Opdracht: Geef alsjeblieft de regels vanaf de regel met "TDH-5301 New Look (316, 462)" tot en met de regel met "1700-1874 (593, 279)" weer als Markdown-tabel met de kolommen Nummer en Regel, zonder lege regels.

Geëxtraheerde gegevens:

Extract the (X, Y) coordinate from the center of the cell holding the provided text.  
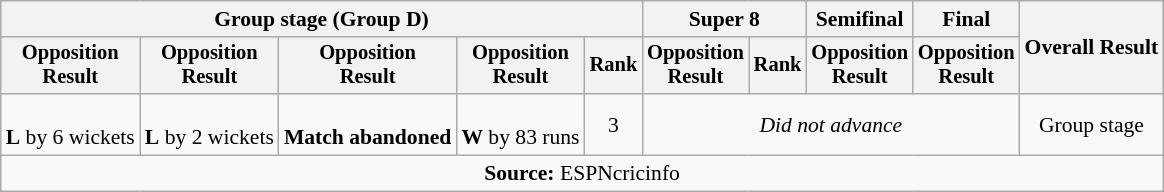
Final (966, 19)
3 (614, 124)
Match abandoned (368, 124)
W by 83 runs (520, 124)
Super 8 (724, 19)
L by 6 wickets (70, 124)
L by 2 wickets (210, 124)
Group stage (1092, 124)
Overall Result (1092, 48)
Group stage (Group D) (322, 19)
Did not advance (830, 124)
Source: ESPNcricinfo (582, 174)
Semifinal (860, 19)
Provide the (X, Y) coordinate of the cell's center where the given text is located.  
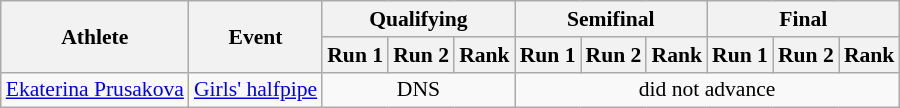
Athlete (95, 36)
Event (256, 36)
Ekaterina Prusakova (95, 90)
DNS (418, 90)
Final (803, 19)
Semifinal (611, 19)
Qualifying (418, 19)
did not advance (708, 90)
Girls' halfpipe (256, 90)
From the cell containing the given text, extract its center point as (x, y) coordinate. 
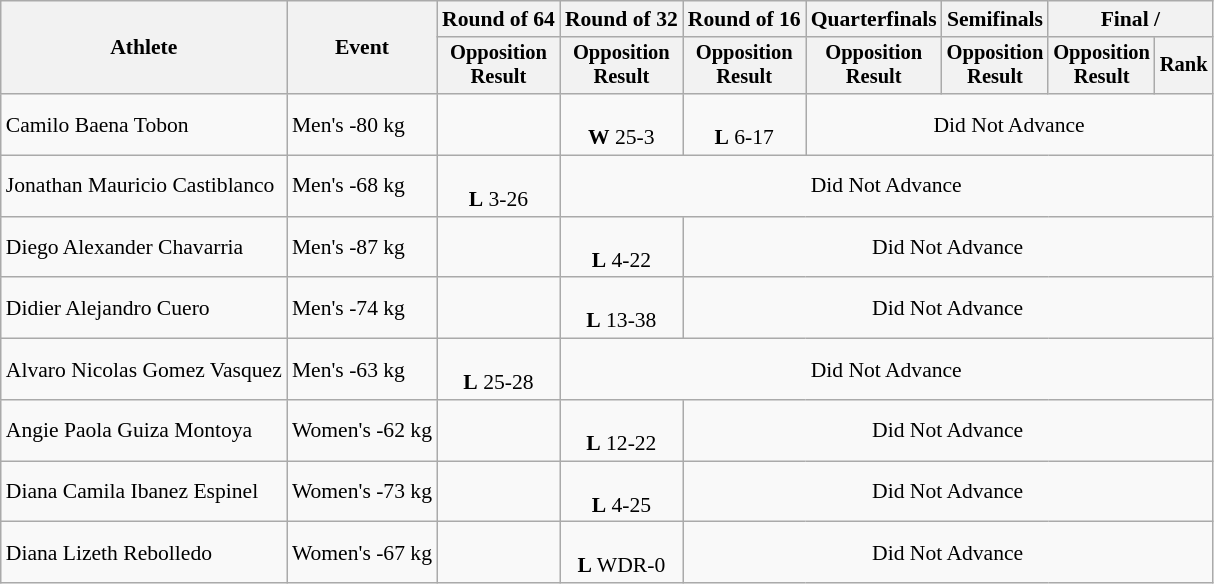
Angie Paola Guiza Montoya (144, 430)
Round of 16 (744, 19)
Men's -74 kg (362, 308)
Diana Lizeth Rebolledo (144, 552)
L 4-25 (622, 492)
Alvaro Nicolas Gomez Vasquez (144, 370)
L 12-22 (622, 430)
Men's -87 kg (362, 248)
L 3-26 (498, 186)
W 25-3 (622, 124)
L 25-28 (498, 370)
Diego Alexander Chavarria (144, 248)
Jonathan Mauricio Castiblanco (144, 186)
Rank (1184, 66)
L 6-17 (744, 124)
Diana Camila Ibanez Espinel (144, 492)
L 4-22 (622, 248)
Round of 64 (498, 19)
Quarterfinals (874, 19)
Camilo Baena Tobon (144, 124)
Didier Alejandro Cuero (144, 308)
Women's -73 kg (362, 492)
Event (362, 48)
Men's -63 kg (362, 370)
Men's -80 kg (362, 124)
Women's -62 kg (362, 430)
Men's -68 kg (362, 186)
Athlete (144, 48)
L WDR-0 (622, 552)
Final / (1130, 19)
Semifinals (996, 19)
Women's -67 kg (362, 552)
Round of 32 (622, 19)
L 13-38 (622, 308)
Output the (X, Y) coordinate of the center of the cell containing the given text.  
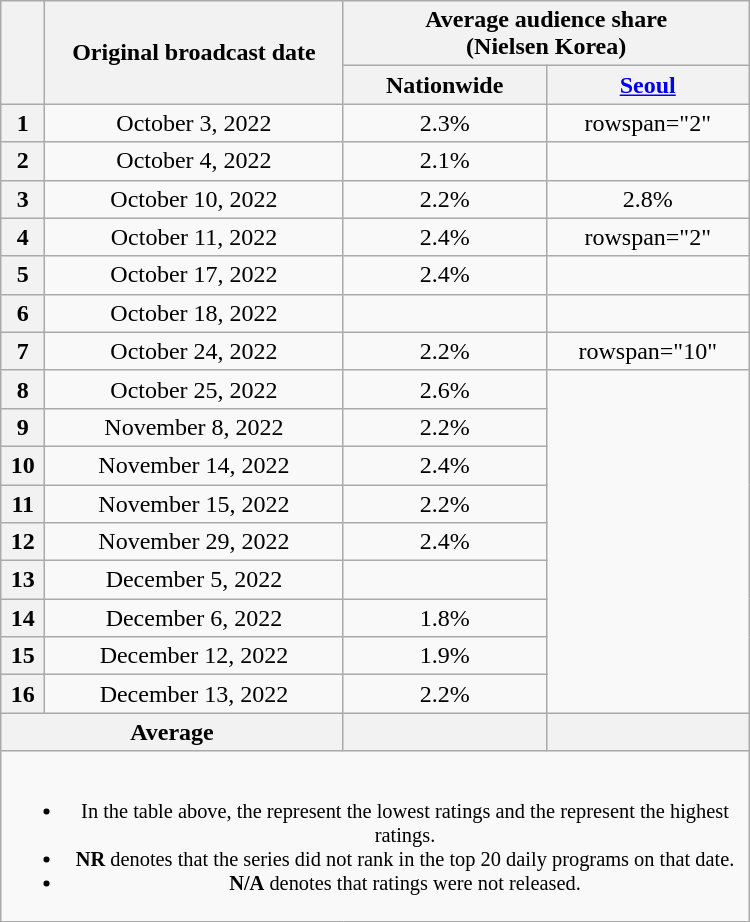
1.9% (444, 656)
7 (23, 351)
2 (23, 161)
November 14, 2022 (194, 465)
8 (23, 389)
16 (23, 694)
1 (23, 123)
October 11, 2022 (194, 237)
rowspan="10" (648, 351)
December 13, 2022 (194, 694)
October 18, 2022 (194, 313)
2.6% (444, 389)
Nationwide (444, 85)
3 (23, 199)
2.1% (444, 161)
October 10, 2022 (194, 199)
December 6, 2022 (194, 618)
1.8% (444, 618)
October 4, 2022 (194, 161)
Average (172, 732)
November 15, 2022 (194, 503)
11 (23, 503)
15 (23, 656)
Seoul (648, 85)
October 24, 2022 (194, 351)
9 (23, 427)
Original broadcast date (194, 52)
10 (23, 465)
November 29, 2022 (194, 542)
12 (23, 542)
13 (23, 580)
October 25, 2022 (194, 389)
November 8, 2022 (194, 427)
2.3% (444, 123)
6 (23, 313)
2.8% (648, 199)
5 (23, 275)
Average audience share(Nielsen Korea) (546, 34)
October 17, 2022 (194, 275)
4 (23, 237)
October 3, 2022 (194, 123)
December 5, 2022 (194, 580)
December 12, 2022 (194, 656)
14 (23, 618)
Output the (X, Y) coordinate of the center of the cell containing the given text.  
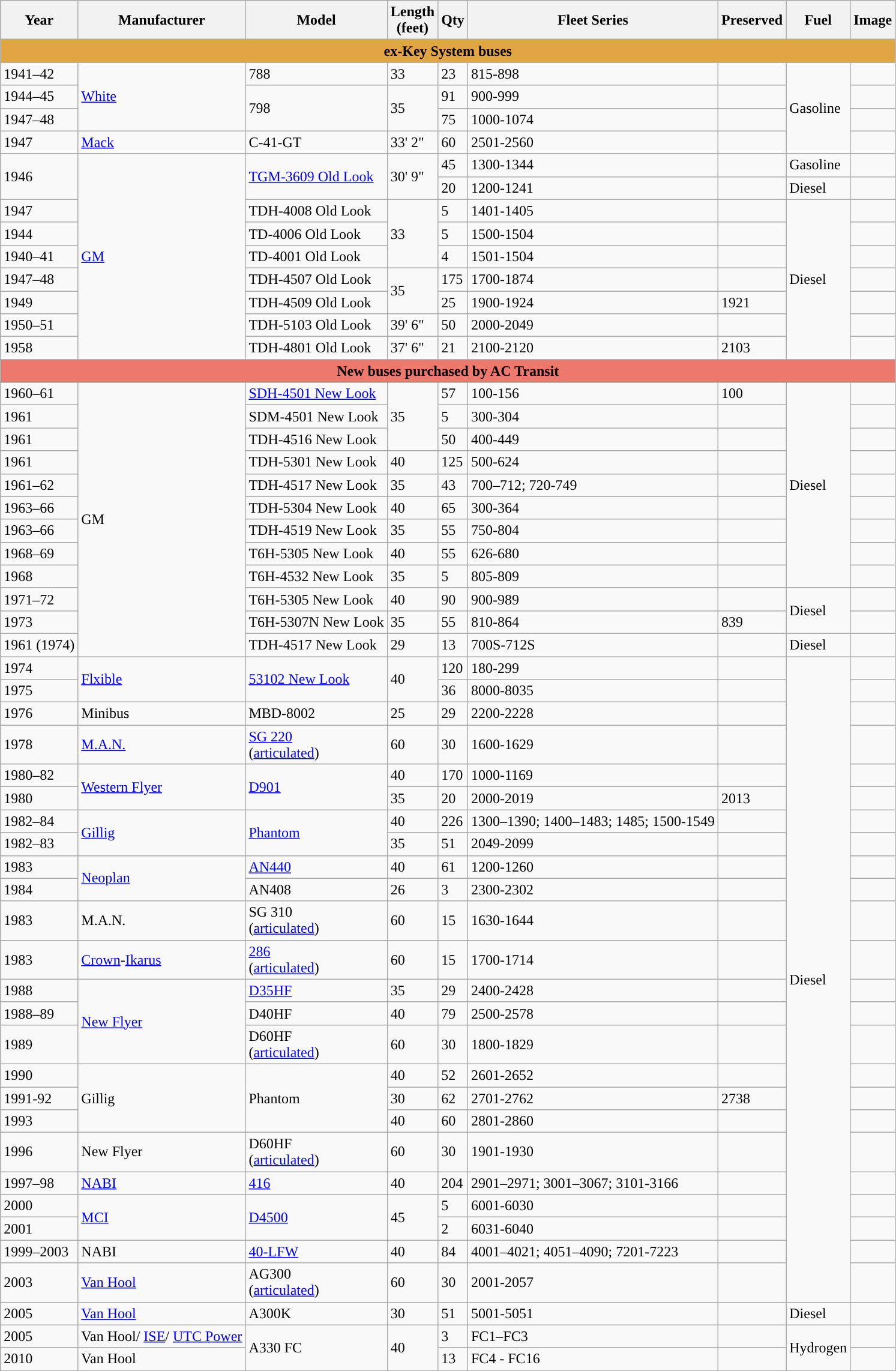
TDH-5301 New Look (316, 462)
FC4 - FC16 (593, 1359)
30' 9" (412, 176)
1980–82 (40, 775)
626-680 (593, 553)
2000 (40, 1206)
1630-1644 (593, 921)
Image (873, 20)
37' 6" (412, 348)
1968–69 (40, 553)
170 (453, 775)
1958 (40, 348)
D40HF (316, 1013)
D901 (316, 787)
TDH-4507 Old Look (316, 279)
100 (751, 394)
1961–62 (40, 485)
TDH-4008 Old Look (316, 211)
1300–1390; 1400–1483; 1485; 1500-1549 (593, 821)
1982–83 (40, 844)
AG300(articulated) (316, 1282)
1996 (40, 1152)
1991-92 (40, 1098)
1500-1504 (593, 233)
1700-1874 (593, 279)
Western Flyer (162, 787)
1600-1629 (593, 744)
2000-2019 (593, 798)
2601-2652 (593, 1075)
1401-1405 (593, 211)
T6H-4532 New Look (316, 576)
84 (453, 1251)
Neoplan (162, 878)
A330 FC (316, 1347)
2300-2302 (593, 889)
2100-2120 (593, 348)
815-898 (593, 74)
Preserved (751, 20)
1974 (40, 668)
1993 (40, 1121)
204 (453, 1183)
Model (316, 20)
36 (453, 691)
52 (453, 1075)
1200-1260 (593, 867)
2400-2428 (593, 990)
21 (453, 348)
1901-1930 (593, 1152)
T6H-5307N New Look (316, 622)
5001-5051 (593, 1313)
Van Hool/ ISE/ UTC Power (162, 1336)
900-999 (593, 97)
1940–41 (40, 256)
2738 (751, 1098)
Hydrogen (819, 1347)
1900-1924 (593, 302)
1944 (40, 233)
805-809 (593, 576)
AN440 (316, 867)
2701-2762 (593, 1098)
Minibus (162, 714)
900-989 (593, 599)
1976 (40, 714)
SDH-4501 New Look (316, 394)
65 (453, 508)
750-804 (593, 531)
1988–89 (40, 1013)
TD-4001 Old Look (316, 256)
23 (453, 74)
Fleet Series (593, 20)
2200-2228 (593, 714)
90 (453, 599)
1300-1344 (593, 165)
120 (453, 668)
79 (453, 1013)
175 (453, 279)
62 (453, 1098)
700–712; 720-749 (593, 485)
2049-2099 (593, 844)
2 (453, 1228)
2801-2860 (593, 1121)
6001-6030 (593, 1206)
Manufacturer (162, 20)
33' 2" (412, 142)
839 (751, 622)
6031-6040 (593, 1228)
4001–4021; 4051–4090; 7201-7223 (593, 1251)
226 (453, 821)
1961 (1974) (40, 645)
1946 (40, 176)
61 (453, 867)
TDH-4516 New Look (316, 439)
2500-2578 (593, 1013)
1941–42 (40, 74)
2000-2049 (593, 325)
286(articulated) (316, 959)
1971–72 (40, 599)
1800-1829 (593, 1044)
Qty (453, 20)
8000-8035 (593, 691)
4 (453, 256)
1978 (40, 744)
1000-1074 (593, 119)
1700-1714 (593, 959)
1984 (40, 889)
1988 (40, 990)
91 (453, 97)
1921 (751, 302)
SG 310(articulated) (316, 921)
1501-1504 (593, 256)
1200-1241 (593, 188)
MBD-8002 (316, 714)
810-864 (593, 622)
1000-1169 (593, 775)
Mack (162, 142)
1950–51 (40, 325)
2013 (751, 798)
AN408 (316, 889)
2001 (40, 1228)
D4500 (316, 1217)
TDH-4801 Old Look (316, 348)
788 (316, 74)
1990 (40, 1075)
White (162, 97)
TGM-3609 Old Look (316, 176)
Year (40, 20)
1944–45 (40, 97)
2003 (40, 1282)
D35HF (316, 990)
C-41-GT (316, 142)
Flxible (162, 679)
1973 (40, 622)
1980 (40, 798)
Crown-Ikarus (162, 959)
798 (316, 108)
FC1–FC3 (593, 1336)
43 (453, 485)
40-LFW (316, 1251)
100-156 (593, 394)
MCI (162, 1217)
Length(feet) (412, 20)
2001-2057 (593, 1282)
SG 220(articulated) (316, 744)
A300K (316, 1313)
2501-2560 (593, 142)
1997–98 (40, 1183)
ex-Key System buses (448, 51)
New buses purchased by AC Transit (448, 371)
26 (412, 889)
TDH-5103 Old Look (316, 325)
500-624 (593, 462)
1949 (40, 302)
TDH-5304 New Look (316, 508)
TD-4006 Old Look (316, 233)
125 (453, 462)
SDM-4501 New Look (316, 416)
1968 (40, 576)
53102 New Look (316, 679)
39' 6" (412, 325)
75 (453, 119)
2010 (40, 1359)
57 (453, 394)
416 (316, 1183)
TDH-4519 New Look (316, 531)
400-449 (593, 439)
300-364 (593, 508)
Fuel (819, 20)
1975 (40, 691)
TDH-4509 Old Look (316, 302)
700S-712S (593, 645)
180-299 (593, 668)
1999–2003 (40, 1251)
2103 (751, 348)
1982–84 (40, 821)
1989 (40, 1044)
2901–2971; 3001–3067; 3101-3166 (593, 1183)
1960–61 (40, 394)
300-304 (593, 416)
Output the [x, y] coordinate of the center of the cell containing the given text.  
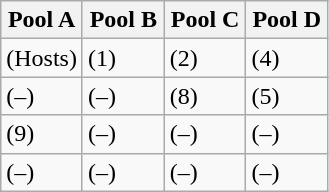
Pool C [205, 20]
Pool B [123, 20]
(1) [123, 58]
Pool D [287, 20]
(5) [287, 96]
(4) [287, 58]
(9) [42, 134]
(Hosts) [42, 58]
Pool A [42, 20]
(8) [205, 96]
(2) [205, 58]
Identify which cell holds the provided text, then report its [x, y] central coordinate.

Resultaat:
| Nummer | Regel |
|---|---|
| 1 | TDH-5301 New Look (316, 462) |
| 2 | FC4 - FC16 (593, 1359) |
| 3 | 30' 9" (412, 176) |
| 4 | 1980–82 (40, 775) |
| 5 | 626-680 (593, 553) |
| 6 | 2000 (40, 1206) |
| 7 | 1630-1644 (593, 921) |
| 8 | Image (873, 20) |
| 9 | 37' 6" (412, 348) |
| 10 | 1968–69 (40, 553) |
| 11 | 170 (453, 775) |
| 12 | 1958 (40, 348) |
| 13 | D40HF (316, 1013) |
| 14 | D901 (316, 787) |
| 15 | TDH-4507 Old Look (316, 279) |
| 16 | 100 (751, 394) |
| 17 | 1961–62 (40, 485) |
| 18 | TDH-4008 Old Look (316, 211) |
| 19 | 1300–1390; 1400–1483; 1485; 1500-1549 (593, 821) |
| 20 | 1982–83 (40, 844) |
| 21 | AG300(articulated) (316, 1282) |
| 22 | 1996 (40, 1152) |
| 23 | 1991-92 (40, 1098) |
| 24 | 1500-1504 (593, 233) |
| 25 | 1700-1874 (593, 279) |